Set exercise: Reproduce verbatim the entries that start at the line containing "Steve Rowland (163, 606)" and end at the line containing "Luke Prosser (163, 943)", including both of those lines.

::: Raw records

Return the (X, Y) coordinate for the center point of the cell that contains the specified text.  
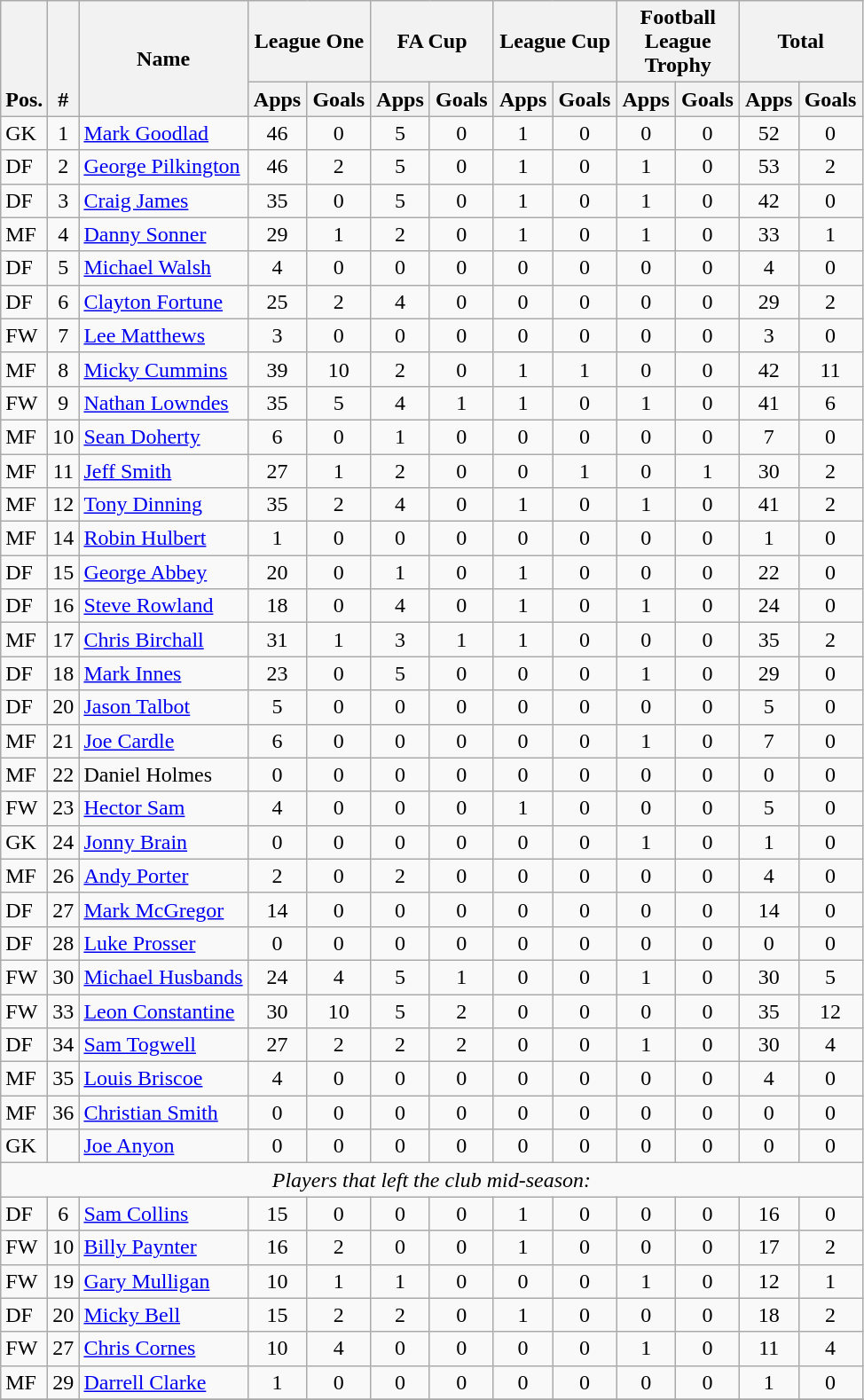
Steve Rowland (163, 606)
31 (277, 640)
39 (277, 369)
Gary Mulligan (163, 1281)
26 (64, 876)
Chris Cornes (163, 1348)
36 (64, 1112)
Joe Cardle (163, 741)
Jonny Brain (163, 842)
Danny Sonner (163, 234)
9 (64, 403)
Name (163, 59)
Sean Doherty (163, 436)
Andy Porter (163, 876)
Leon Constantine (163, 1010)
# (64, 59)
Michael Husbands (163, 977)
Total (800, 42)
Daniel Holmes (163, 774)
Players that left the club mid-season: (431, 1180)
George Pilkington (163, 167)
Mark Goodlad (163, 133)
52 (768, 133)
Mark McGregor (163, 909)
Sam Togwell (163, 1045)
19 (64, 1281)
Sam Collins (163, 1214)
Jeff Smith (163, 471)
21 (64, 741)
Billy Paynter (163, 1247)
Louis Briscoe (163, 1079)
Hector Sam (163, 808)
Lee Matthews (163, 335)
Darrell Clarke (163, 1382)
Tony Dinning (163, 505)
Pos. (25, 59)
George Abbey (163, 572)
Micky Cummins (163, 369)
Clayton Fortune (163, 302)
League Cup (555, 42)
34 (64, 1045)
Luke Prosser (163, 943)
Craig James (163, 200)
25 (277, 302)
League One (309, 42)
Joe Anyon (163, 1146)
Jason Talbot (163, 707)
FA Cup (433, 42)
Nathan Lowndes (163, 403)
Chris Birchall (163, 640)
28 (64, 943)
Micky Bell (163, 1315)
Football League Trophy (678, 42)
Michael Walsh (163, 268)
Robin Hulbert (163, 538)
8 (64, 369)
Mark Innes (163, 673)
Christian Smith (163, 1112)
53 (768, 167)
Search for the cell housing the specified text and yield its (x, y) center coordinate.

::::::

Final result:
Steve Rowland (163, 606)
31 (277, 640)
39 (277, 369)
Gary Mulligan (163, 1281)
26 (64, 876)
Chris Cornes (163, 1348)
36 (64, 1112)
Joe Cardle (163, 741)
Jonny Brain (163, 842)
Danny Sonner (163, 234)
9 (64, 403)
Name (163, 59)
Sean Doherty (163, 436)
Andy Porter (163, 876)
Leon Constantine (163, 1010)
# (64, 59)
Michael Husbands (163, 977)
Total (800, 42)
Daniel Holmes (163, 774)
Players that left the club mid-season: (431, 1180)
George Pilkington (163, 167)
Mark Goodlad (163, 133)
52 (768, 133)
Mark McGregor (163, 909)
Sam Togwell (163, 1045)
19 (64, 1281)
Sam Collins (163, 1214)
Jeff Smith (163, 471)
21 (64, 741)
Billy Paynter (163, 1247)
Louis Briscoe (163, 1079)
Hector Sam (163, 808)
Lee Matthews (163, 335)
Darrell Clarke (163, 1382)
Tony Dinning (163, 505)
Pos. (25, 59)
George Abbey (163, 572)
Micky Cummins (163, 369)
Clayton Fortune (163, 302)
League Cup (555, 42)
34 (64, 1045)
Luke Prosser (163, 943)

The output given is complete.